Action item
Would you write out, word for word, each line of the records below from the top through the one holding "DHT pin DATA: MO -> MI"?

Records for the task
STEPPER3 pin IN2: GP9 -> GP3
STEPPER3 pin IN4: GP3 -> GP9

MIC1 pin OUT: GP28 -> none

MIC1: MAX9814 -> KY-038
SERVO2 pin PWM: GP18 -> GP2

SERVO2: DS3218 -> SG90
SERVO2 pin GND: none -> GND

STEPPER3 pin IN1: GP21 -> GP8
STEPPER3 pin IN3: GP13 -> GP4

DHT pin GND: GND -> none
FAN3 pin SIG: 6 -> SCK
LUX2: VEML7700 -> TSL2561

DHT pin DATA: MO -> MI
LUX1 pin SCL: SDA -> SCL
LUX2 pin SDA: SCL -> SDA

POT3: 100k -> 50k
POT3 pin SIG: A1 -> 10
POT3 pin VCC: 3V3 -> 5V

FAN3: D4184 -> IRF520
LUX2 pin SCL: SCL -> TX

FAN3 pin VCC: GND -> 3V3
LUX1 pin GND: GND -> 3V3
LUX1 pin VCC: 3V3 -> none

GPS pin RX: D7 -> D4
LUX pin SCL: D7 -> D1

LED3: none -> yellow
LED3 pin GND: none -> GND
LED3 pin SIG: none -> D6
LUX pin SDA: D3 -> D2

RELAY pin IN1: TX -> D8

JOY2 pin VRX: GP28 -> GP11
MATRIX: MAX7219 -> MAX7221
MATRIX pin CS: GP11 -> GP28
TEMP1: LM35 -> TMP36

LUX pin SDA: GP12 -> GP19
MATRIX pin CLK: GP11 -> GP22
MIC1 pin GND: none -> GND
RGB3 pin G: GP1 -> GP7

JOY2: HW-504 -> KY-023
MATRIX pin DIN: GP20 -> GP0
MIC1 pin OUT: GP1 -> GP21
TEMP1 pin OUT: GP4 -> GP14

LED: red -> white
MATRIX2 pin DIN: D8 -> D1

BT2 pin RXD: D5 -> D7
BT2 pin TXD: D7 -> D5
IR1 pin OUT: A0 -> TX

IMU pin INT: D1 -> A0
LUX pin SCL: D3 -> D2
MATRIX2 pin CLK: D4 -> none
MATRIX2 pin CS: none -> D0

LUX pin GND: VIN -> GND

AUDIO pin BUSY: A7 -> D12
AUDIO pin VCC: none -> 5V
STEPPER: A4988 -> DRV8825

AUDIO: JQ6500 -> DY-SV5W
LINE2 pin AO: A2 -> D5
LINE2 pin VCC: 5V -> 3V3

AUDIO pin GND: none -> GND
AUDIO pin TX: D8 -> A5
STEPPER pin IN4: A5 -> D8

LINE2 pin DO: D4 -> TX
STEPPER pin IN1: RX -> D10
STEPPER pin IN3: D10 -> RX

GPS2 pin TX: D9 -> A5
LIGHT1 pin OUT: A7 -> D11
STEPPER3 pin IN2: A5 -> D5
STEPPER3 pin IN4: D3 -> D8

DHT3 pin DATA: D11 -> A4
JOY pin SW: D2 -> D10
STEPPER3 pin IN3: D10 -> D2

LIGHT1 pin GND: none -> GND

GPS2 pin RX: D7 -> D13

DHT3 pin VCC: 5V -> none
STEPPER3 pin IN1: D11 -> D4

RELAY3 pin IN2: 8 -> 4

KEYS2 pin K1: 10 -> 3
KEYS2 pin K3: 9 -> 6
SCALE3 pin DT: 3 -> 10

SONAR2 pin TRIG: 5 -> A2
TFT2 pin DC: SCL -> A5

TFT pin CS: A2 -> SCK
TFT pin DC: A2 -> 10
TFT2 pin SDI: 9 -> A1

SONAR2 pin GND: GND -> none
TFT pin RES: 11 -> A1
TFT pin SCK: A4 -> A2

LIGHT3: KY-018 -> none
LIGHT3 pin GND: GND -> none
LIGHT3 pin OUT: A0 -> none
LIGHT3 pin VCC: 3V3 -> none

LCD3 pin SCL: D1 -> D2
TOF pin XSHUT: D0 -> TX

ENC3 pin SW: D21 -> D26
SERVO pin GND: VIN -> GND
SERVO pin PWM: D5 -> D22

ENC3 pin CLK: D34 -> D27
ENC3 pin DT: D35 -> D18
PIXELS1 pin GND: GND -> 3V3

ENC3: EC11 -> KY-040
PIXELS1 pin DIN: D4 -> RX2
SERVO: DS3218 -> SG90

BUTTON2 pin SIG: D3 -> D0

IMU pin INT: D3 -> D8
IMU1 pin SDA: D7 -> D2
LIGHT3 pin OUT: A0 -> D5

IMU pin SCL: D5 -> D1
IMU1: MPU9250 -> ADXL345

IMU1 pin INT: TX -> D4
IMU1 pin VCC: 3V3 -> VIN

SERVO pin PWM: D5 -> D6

Exercise response
STEPPER3 pin IN2: GP9 -> GP3
STEPPER3 pin IN4: GP3 -> GP9

MIC1 pin OUT: GP28 -> none

MIC1: MAX9814 -> KY-038
SERVO2 pin PWM: GP18 -> GP2

SERVO2: DS3218 -> SG90
SERVO2 pin GND: none -> GND

STEPPER3 pin IN1: GP21 -> GP8
STEPPER3 pin IN3: GP13 -> GP4

DHT pin GND: GND -> none
FAN3 pin SIG: 6 -> SCK
LUX2: VEML7700 -> TSL2561

DHT pin DATA: MO -> MI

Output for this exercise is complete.